What is required:
Pictures stay out. Everything else in the listing below gets written out exactly.

Data excerpt:
=-=-=

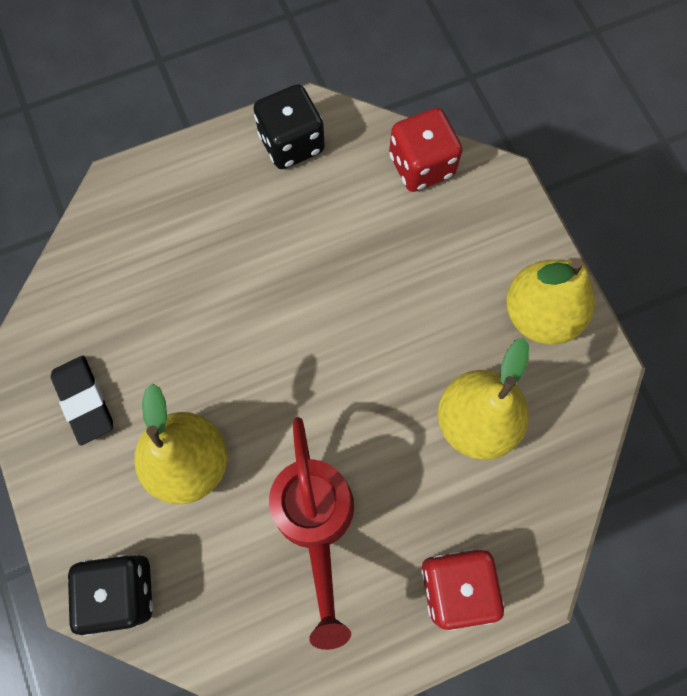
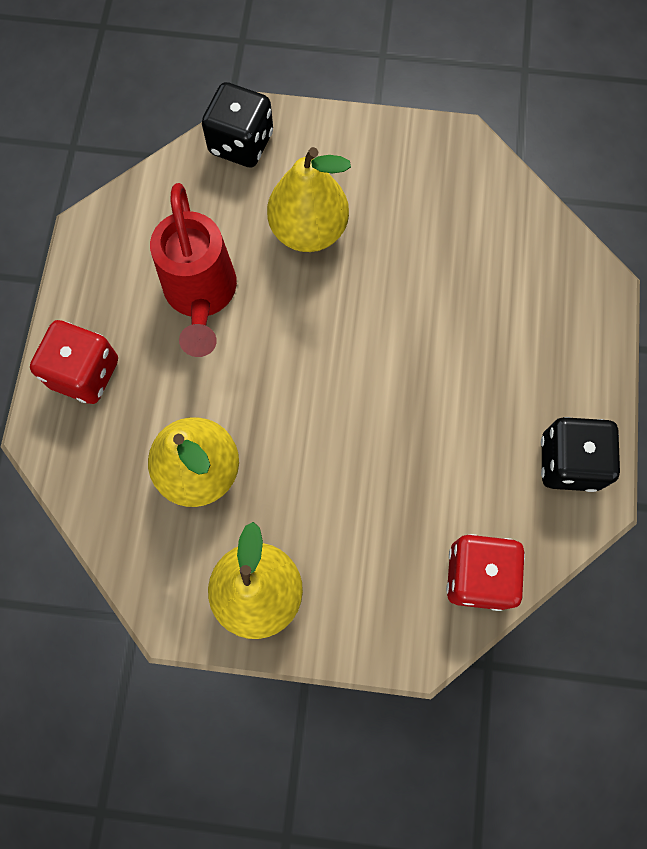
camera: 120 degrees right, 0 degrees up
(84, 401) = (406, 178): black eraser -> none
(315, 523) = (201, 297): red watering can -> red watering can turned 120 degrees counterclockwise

=-=-=

Written answer:
camera: 120 degrees right, 0 degrees up
(84, 401) = (406, 178): black eraser -> none
(315, 523) = (201, 297): red watering can -> red watering can turned 120 degrees counterclockwise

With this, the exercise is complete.